Among the entries below, find the line with "bright yellow die <297, 266>" and the line with "aqua lace-up shoe <481, 112>". Return exactly those lines and every line between them, but no pictures.

Coordinate-based change listings
◆ ◆ ◆ ◆ ◆

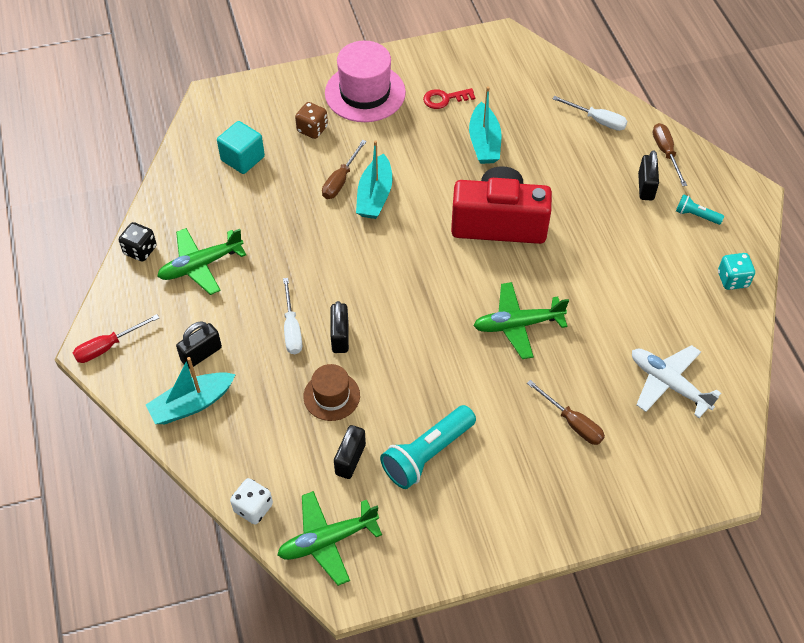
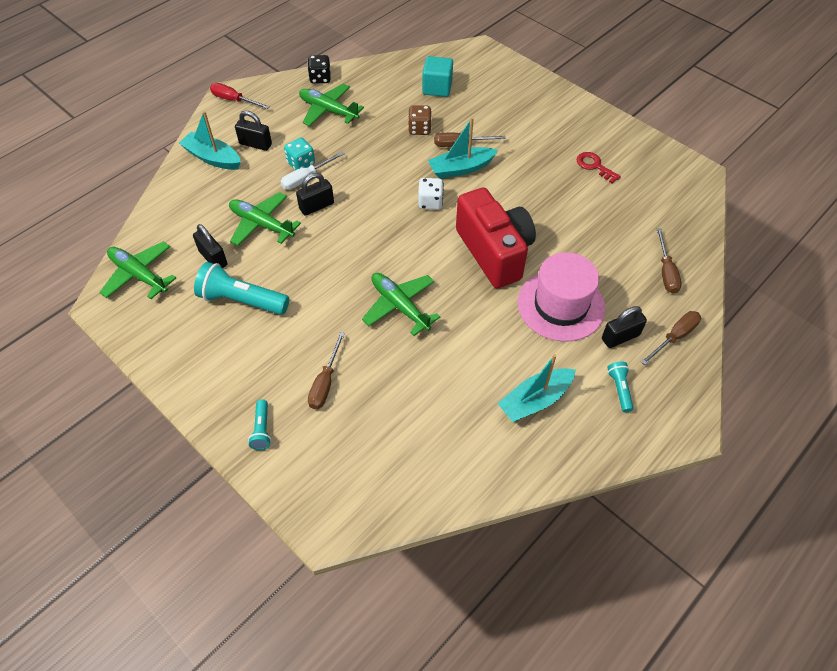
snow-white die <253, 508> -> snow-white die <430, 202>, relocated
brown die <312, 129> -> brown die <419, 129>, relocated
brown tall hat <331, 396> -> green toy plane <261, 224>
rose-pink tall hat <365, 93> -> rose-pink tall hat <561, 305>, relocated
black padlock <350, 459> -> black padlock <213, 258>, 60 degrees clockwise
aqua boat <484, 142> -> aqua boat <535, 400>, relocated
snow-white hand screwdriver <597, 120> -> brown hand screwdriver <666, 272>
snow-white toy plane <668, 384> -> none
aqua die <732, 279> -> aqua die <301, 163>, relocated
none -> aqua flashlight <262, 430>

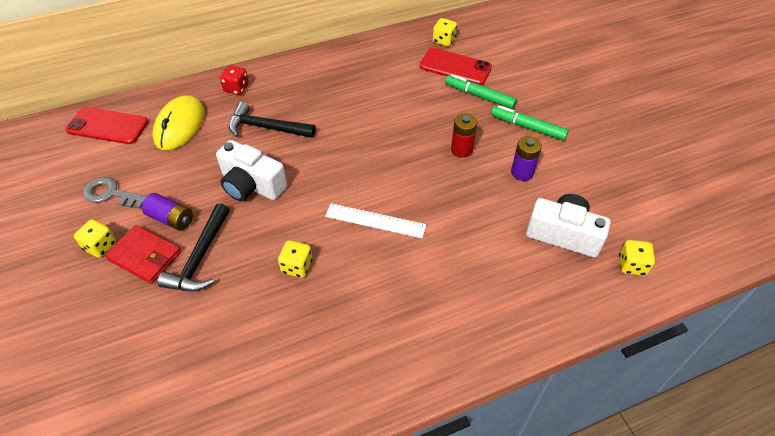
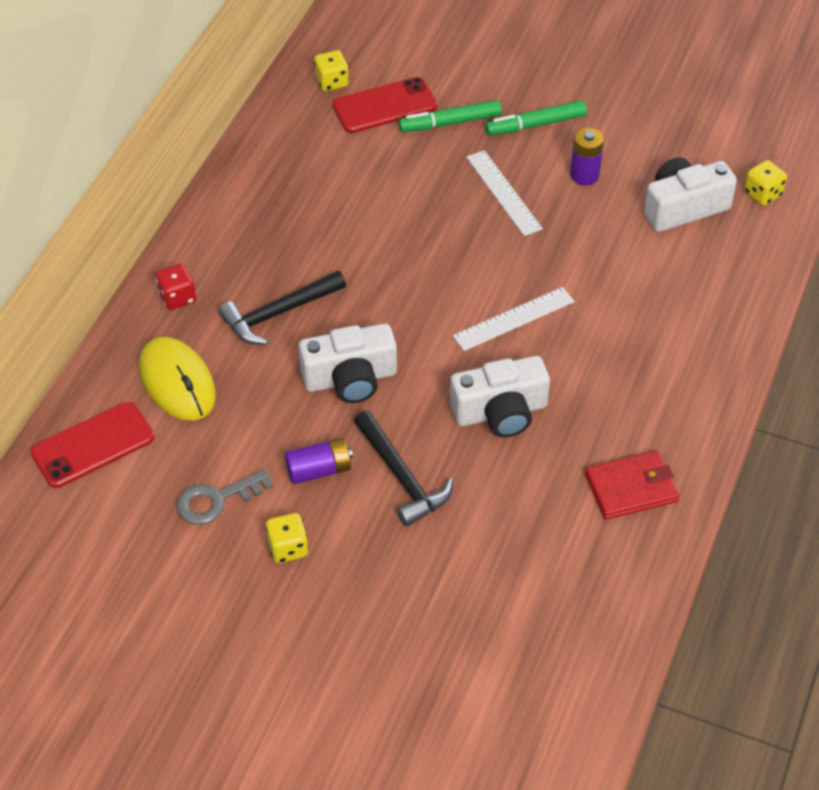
crimson wallet <145, 256> -> crimson wallet <631, 488>, relocated
bright yellow die <297, 266> -> snow-white photo camera <500, 412>
crimson battery <461, 150> -> snow-white measuring stick <504, 192>

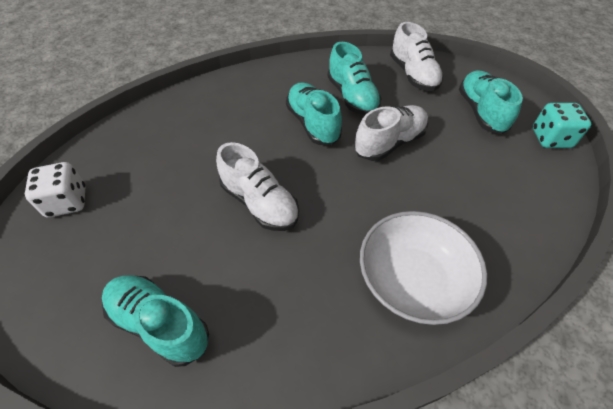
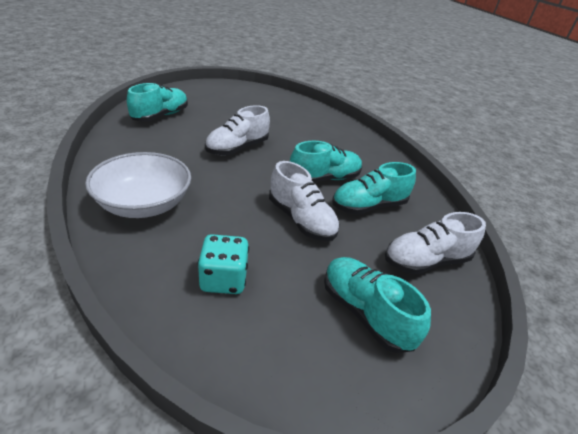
snow-white die <67, 202> -> none
aqua lace-up shoe <481, 112> -> aqua lace-up shoe <365, 313>, 120 degrees counterclockwise
aqua die <551, 138> -> aqua die <223, 279>, relocated

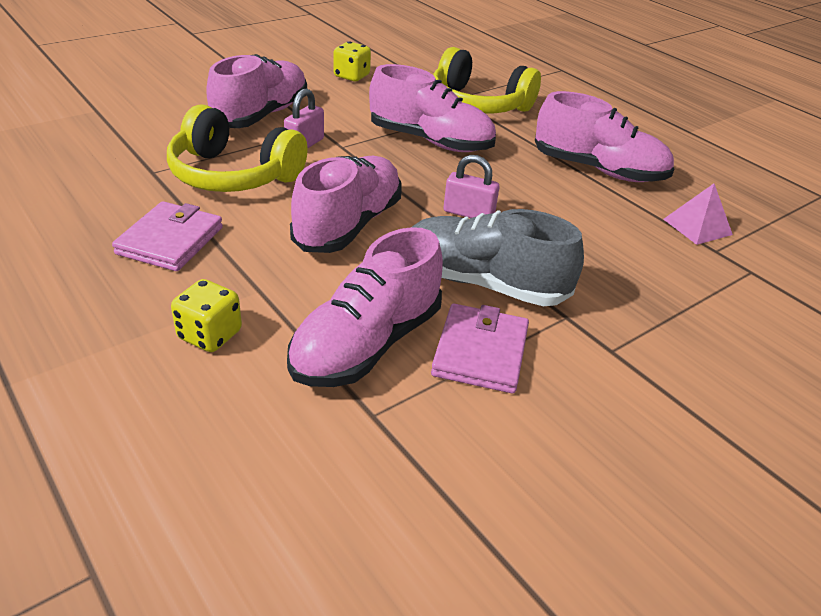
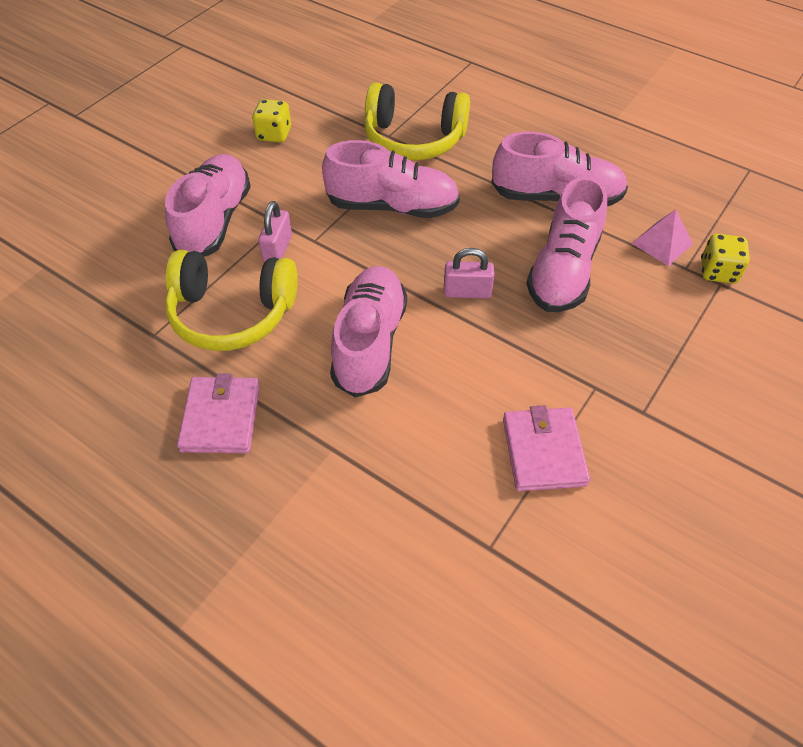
bright yellow die <210, 335> -> bright yellow die <718, 272>, relocated
rose-pink lace-up shoe <366, 344> -> rose-pink lace-up shoe <563, 270>, relocated
gray lace-up shoe <483, 283> -> none

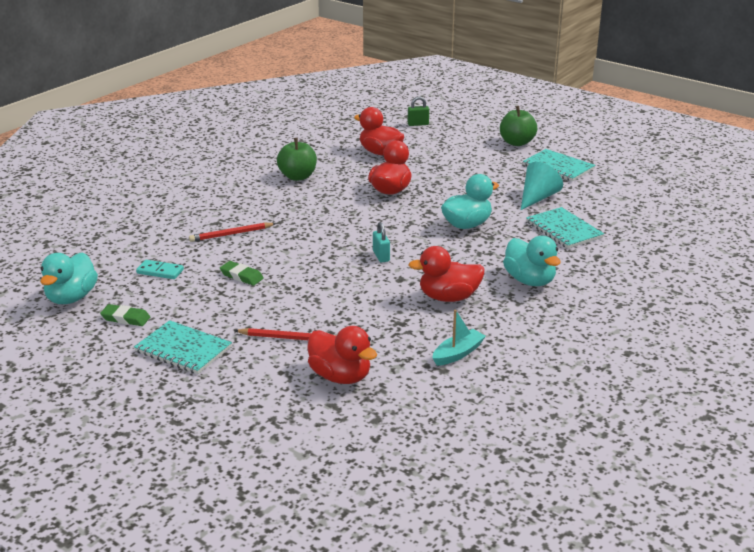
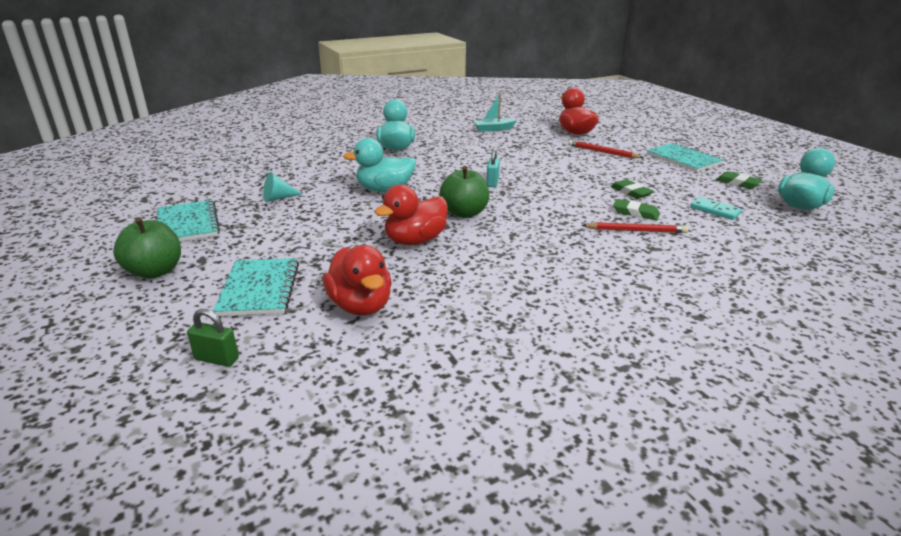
green apple <297, 177> -> green apple <464, 213>, relocated
crimson toy duck <448, 297> -> none
aqua cone <537, 198> -> aqua cone <278, 198>, x0.64
aqua exercise book <564, 230> -> aqua exercise book <259, 289>, relocated
none -> green pencil eraser <636, 213>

◆ ◆ ◆ ◆ ◆

• **ANSWER FOR THIS EXERCISE**
bright yellow die <297, 266> -> snow-white photo camera <500, 412>
crimson battery <461, 150> -> snow-white measuring stick <504, 192>

snow-white die <67, 202> -> none
aqua lace-up shoe <481, 112> -> aqua lace-up shoe <365, 313>, 120 degrees counterclockwise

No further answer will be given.